### Instructions for the task
Because only the text is wanted, repeat the records below exactly and omit the pictures.

### Dataset entries
↓

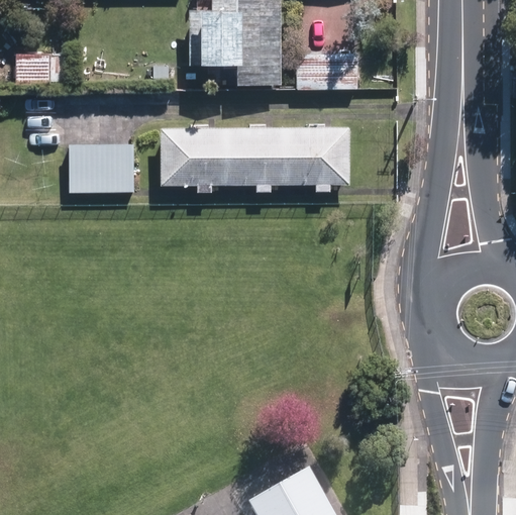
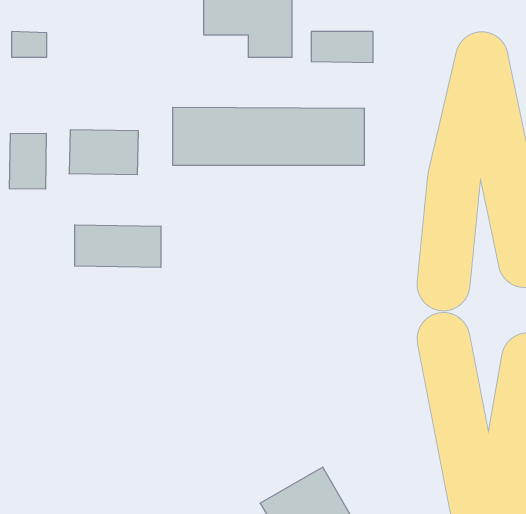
building: none -> [10,133,46,189]
building: none -> [75,225,161,267]

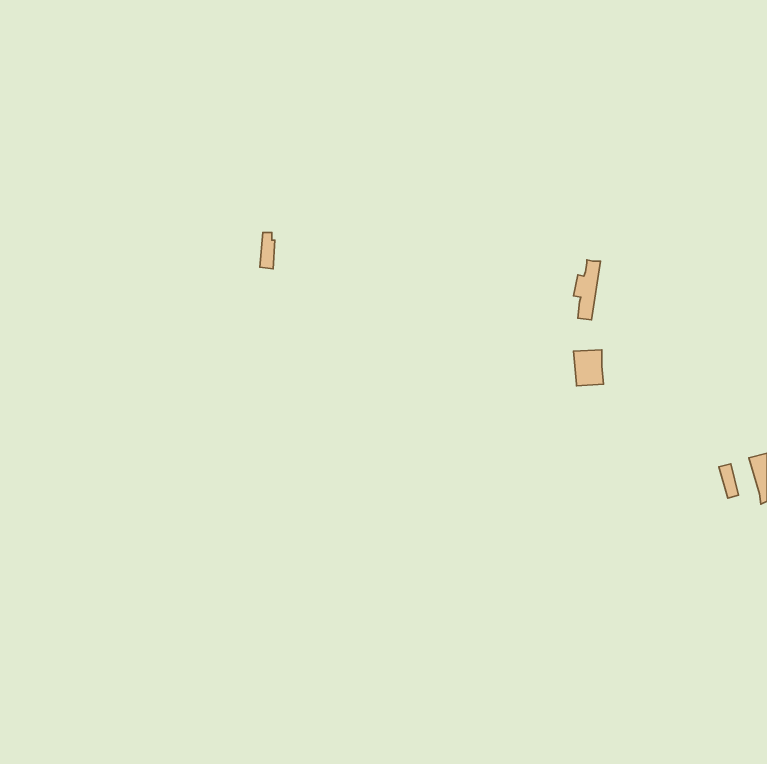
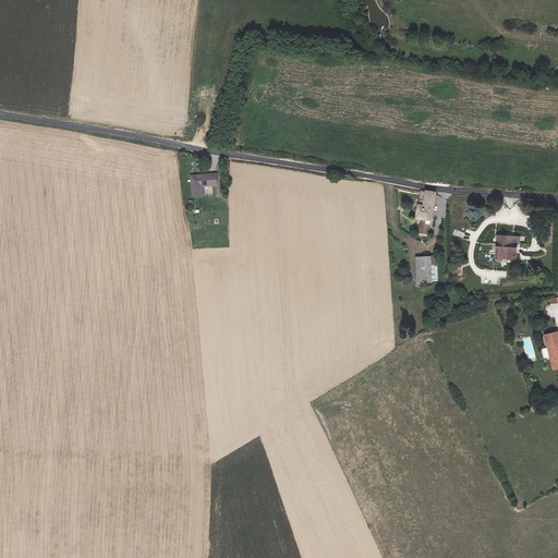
building: none -> [496,235,522,262]

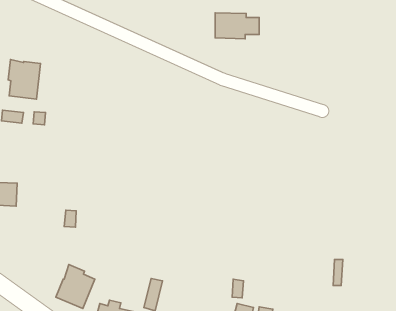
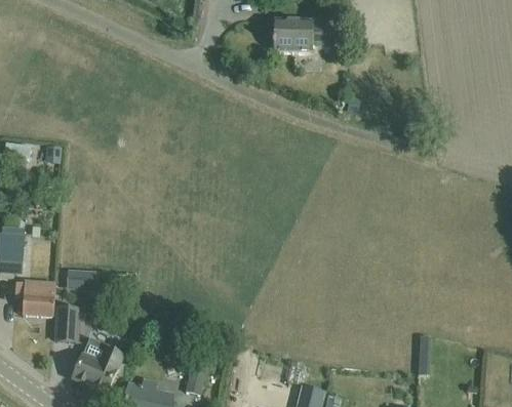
building: [8,59,40,99] -> none
building: none -> [14,281,56,316]
building: none -> [56,308,79,341]

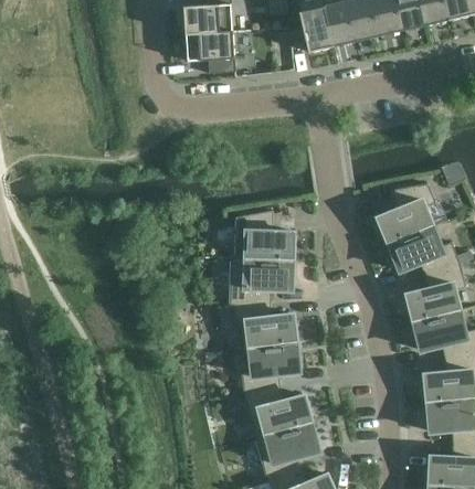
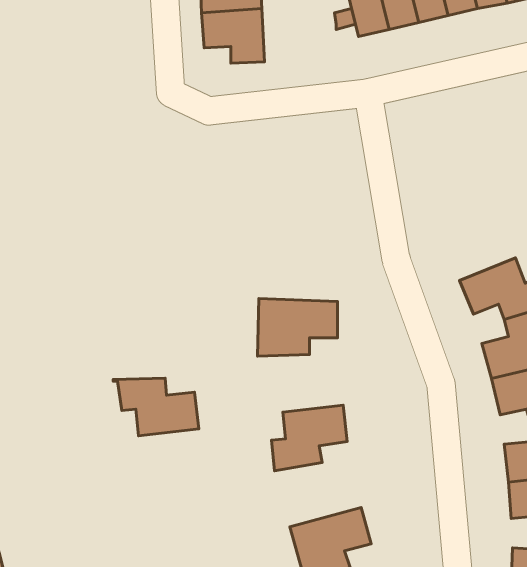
building: [377,184,434,245] -> none
building: [230,211,293,262] -> none
building: [229,304,296,349] -> [113,378,199,436]
building: [242,389,310,439] -> none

↑

### Written solution
building: none -> [10,133,46,189]
building: none -> [75,225,161,267]

building: none -> [496,235,522,262]

building: [8,59,40,99] -> none
building: none -> [14,281,56,316]
building: none -> [56,308,79,341]

building: [377,184,434,245] -> none
building: [230,211,293,262] -> none
building: [229,304,296,349] -> [113,378,199,436]
building: [242,389,310,439] -> none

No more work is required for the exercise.